■ Activity ■
Using the data below, reproduce exactly the lines from the line with "RGB1: KY-009 -> KY-016" to the line with "RGB1 pin GND: 3V3 -> GND", both included; pictures must be dropped.

----

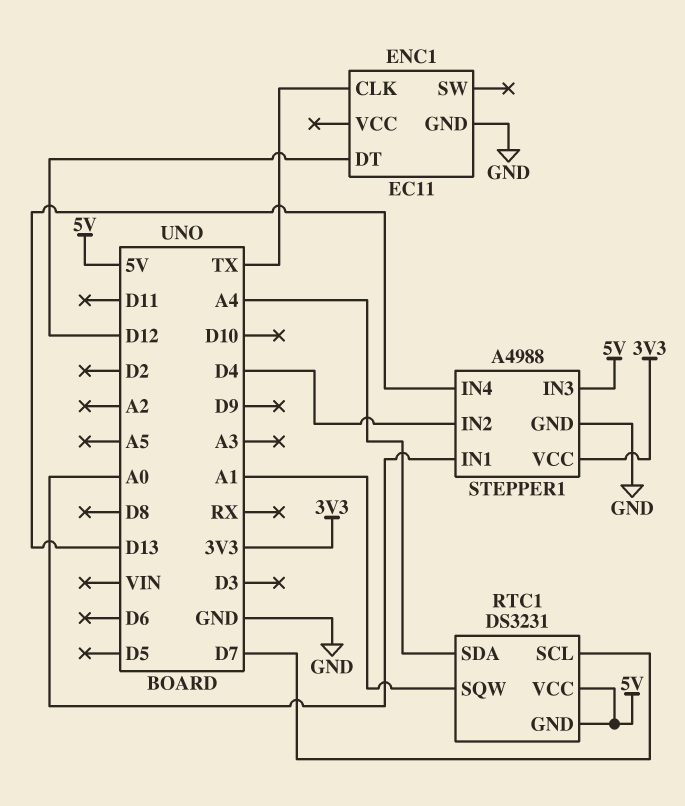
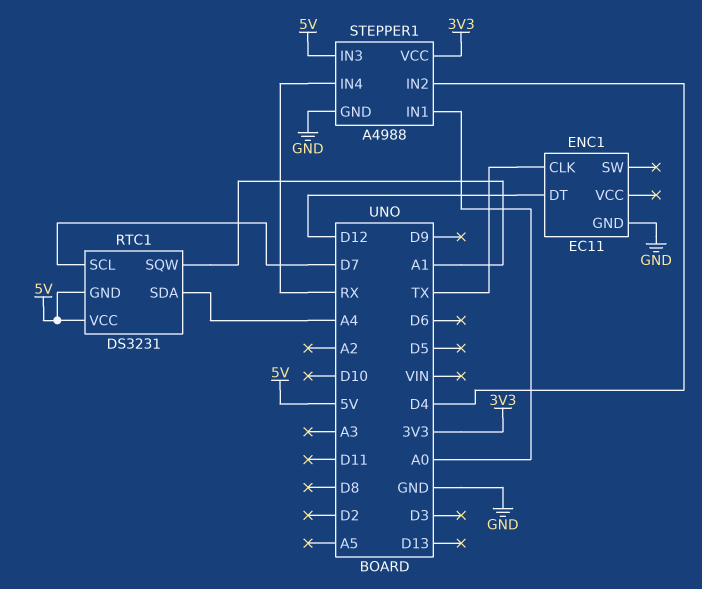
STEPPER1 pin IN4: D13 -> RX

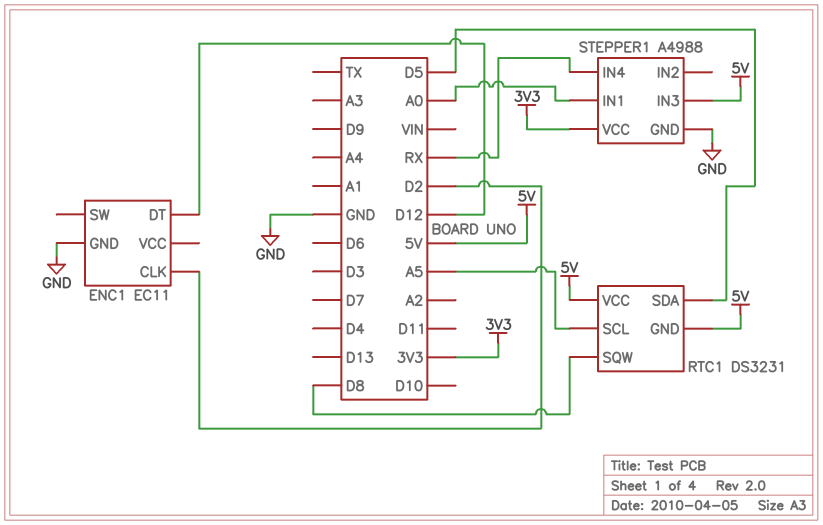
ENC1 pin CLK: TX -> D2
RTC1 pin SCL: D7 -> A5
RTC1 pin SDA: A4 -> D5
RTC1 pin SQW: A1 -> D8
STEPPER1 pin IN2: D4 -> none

----

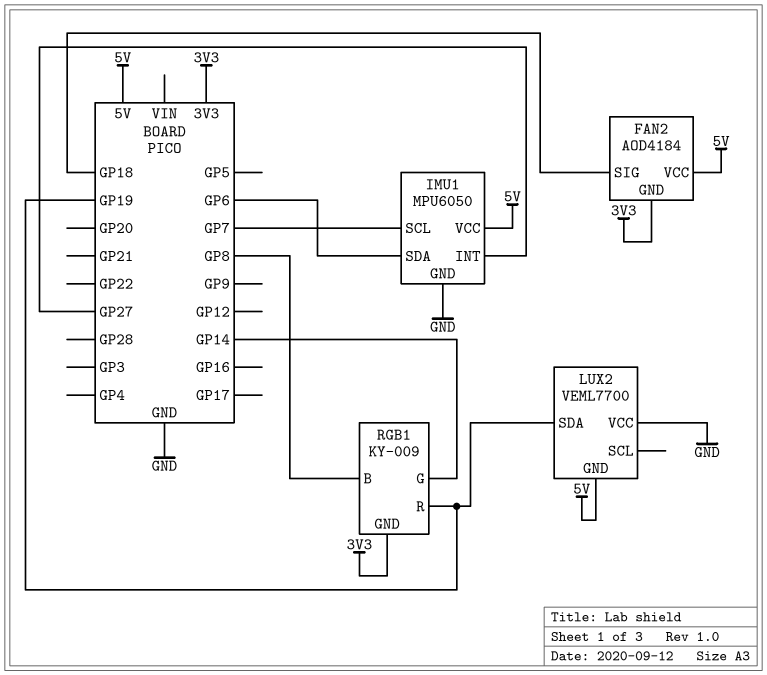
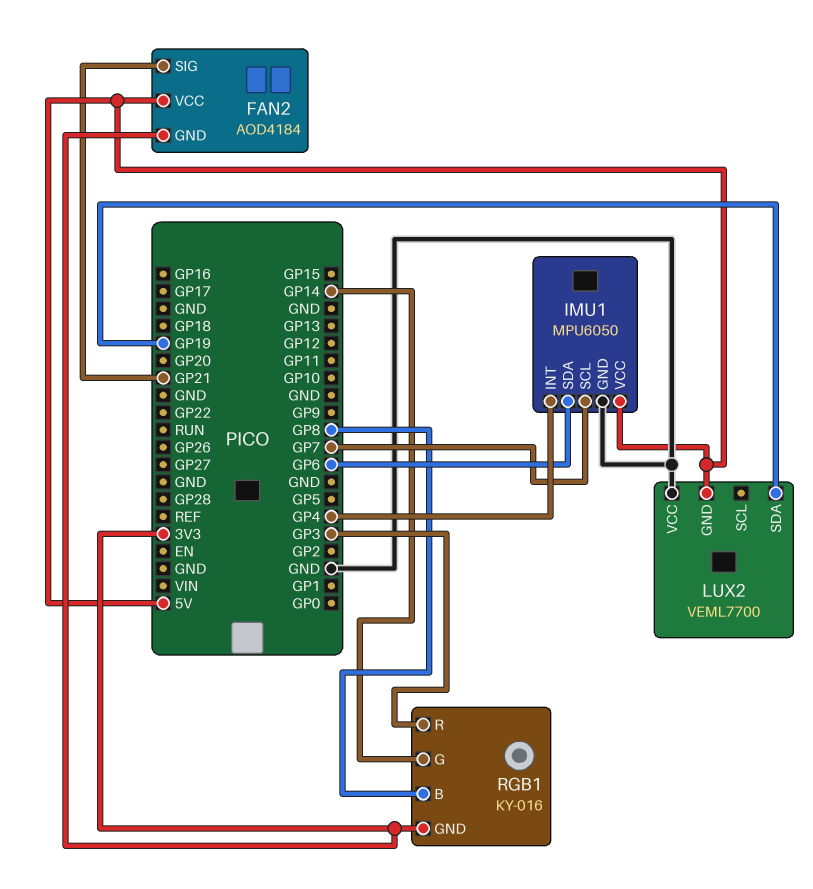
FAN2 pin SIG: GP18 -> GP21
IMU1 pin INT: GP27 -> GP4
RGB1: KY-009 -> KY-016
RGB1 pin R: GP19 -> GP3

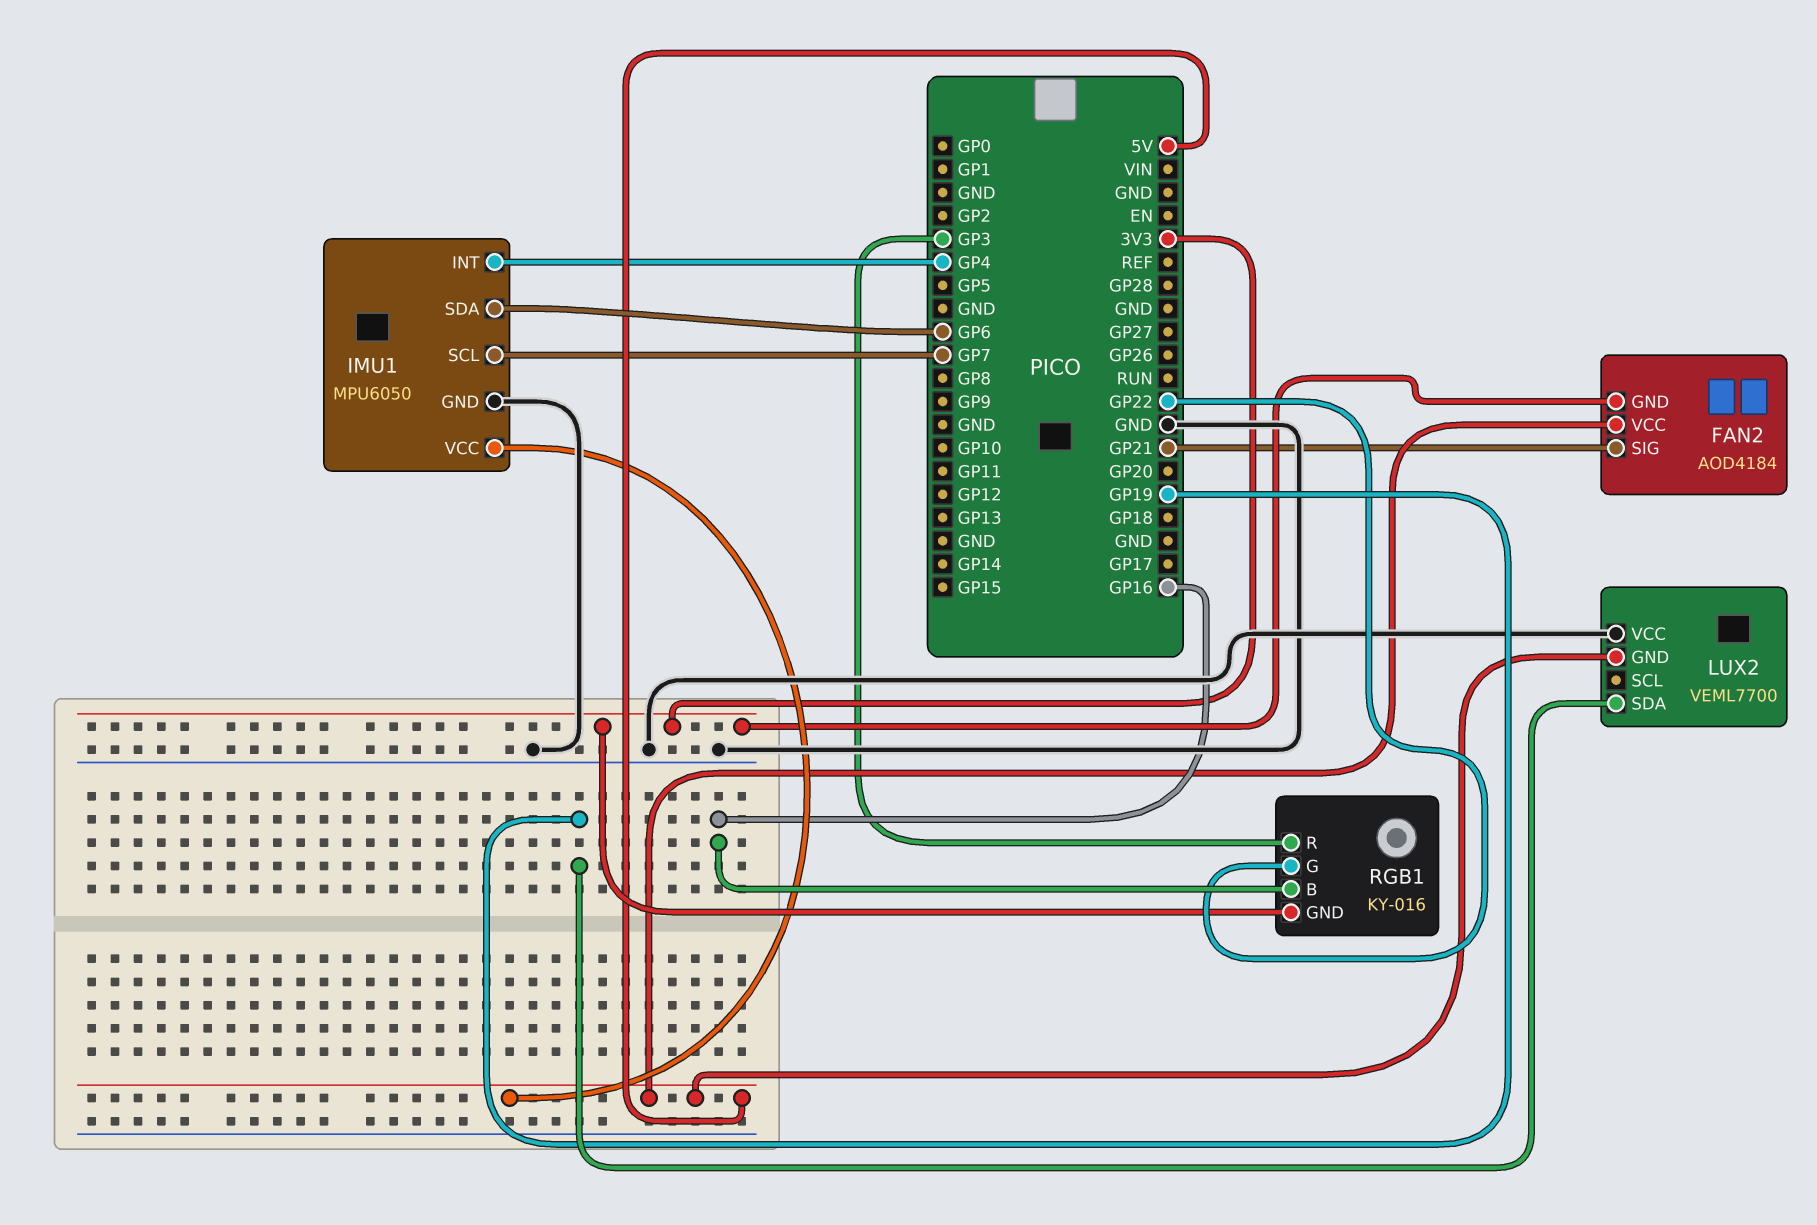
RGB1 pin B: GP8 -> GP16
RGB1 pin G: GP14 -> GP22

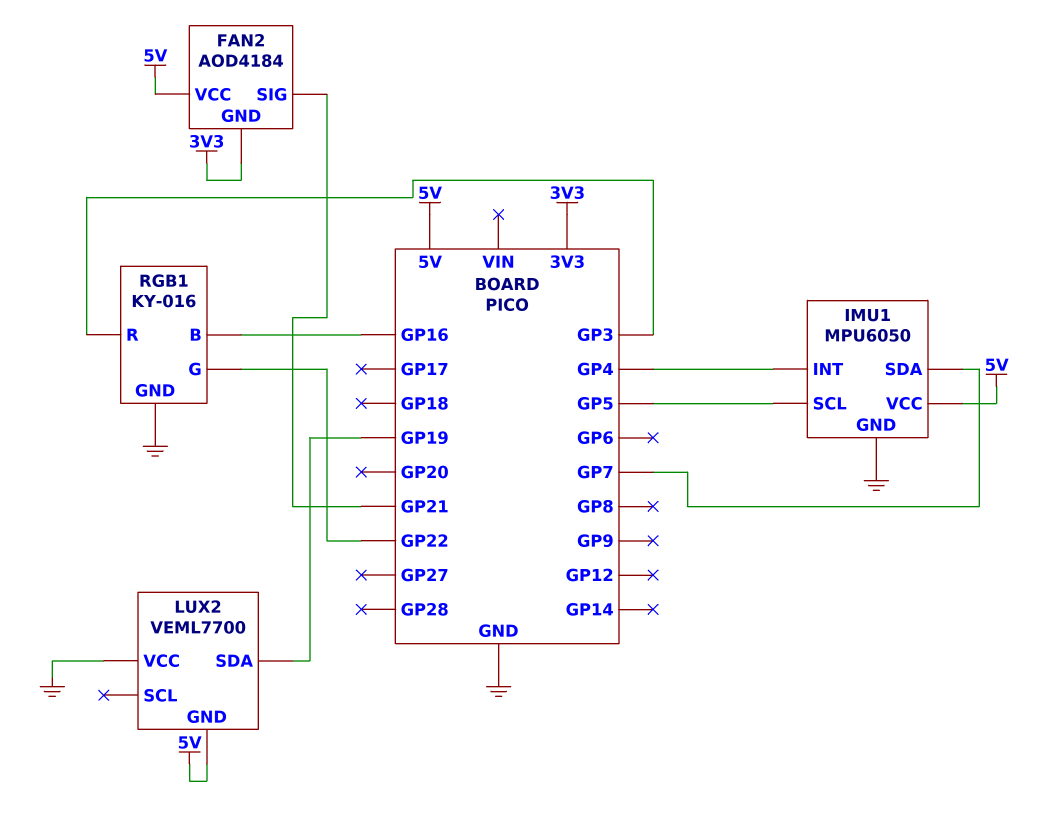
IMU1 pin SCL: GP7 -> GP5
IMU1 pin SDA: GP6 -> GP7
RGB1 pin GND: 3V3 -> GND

----

■ Exercise response ■
RGB1: KY-009 -> KY-016
RGB1 pin R: GP19 -> GP3

RGB1 pin B: GP8 -> GP16
RGB1 pin G: GP14 -> GP22

IMU1 pin SCL: GP7 -> GP5
IMU1 pin SDA: GP6 -> GP7
RGB1 pin GND: 3V3 -> GND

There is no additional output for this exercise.